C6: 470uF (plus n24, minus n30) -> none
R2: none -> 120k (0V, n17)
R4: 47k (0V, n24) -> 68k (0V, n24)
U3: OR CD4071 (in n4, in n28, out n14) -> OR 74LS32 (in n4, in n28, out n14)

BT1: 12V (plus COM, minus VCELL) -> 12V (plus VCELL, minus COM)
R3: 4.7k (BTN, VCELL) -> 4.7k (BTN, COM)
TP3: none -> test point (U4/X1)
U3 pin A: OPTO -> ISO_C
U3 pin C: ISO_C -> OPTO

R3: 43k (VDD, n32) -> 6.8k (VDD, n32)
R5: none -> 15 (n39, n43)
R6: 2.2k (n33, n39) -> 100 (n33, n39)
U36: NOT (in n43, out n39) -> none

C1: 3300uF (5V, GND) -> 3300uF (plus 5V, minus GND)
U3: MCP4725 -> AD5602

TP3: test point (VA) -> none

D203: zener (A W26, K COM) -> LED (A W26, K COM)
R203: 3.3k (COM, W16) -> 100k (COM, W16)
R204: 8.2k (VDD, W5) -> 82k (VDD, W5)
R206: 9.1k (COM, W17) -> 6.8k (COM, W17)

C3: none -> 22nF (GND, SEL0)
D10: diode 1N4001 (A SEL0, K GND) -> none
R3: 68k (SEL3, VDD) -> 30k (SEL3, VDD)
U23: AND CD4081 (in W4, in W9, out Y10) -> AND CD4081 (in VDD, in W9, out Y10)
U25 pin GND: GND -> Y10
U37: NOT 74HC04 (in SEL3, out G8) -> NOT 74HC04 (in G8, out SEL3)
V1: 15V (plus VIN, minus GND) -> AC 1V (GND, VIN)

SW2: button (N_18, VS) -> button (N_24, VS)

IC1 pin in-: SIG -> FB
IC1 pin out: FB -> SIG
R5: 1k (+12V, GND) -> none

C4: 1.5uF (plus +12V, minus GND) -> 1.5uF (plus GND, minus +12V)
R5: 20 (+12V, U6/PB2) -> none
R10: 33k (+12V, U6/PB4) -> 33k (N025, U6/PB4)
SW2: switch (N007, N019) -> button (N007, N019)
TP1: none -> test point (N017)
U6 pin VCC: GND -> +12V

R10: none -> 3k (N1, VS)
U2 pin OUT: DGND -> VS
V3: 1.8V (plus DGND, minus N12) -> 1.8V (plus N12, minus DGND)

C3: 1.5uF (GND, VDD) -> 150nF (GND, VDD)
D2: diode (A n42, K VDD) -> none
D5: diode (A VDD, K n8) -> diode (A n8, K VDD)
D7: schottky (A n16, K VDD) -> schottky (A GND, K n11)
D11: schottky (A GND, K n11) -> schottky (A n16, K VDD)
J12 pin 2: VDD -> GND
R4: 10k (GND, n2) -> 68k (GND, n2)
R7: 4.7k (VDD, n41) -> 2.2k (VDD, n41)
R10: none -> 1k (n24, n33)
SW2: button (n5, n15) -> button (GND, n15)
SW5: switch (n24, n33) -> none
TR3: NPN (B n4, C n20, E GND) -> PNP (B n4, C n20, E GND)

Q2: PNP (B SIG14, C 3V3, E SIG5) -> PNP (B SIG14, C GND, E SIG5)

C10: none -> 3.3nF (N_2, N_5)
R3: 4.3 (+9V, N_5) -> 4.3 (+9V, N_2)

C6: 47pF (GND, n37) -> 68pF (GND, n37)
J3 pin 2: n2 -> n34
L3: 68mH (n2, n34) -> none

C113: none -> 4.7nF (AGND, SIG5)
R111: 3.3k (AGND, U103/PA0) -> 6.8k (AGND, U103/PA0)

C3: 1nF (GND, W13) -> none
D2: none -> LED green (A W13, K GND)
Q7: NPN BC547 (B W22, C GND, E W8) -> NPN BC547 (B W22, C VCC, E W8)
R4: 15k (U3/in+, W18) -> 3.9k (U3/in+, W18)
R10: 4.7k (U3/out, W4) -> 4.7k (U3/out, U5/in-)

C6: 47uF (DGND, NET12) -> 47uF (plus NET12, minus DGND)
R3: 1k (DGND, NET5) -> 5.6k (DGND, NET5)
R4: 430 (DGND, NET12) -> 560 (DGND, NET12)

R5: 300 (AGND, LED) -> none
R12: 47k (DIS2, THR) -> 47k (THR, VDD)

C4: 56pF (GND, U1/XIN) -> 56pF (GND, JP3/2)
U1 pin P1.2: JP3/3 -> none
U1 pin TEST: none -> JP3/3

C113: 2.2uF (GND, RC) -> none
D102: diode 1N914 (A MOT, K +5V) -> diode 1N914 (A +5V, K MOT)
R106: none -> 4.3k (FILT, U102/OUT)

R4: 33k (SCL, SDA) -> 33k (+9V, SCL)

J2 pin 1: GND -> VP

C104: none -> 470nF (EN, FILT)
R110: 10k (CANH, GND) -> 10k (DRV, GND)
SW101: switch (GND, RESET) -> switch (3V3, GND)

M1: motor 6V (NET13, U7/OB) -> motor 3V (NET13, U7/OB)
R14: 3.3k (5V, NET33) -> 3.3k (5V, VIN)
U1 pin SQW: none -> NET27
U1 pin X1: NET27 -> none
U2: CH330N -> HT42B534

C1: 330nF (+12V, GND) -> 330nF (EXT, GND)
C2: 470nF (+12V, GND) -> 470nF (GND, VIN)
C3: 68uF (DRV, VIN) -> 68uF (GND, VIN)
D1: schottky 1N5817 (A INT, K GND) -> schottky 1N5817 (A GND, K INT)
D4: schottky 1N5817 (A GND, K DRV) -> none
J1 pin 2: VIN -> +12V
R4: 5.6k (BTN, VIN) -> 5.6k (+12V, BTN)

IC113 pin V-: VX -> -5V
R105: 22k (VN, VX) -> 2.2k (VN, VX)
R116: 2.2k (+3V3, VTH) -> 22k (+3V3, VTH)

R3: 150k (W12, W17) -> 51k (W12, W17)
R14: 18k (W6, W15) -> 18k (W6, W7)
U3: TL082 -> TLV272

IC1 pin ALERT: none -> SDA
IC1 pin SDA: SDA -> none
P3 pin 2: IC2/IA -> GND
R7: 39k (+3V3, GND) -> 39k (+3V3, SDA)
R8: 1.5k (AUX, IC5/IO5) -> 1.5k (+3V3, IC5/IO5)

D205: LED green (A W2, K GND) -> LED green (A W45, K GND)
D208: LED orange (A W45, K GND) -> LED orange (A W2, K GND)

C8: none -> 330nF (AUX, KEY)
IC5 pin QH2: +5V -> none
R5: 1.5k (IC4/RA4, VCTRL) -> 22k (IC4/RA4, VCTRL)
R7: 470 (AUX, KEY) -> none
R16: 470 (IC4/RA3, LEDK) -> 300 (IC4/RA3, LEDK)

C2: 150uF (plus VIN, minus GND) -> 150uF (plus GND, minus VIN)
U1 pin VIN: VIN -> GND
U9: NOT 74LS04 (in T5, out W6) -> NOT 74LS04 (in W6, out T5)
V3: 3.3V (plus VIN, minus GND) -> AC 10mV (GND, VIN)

________________________

EXERCISE DETAILS: Return every line in the records that includes the string "green".

TASK RESPONSE:
D2: none -> LED green (A W13, K GND)
D205: LED green (A W2, K GND) -> LED green (A W45, K GND)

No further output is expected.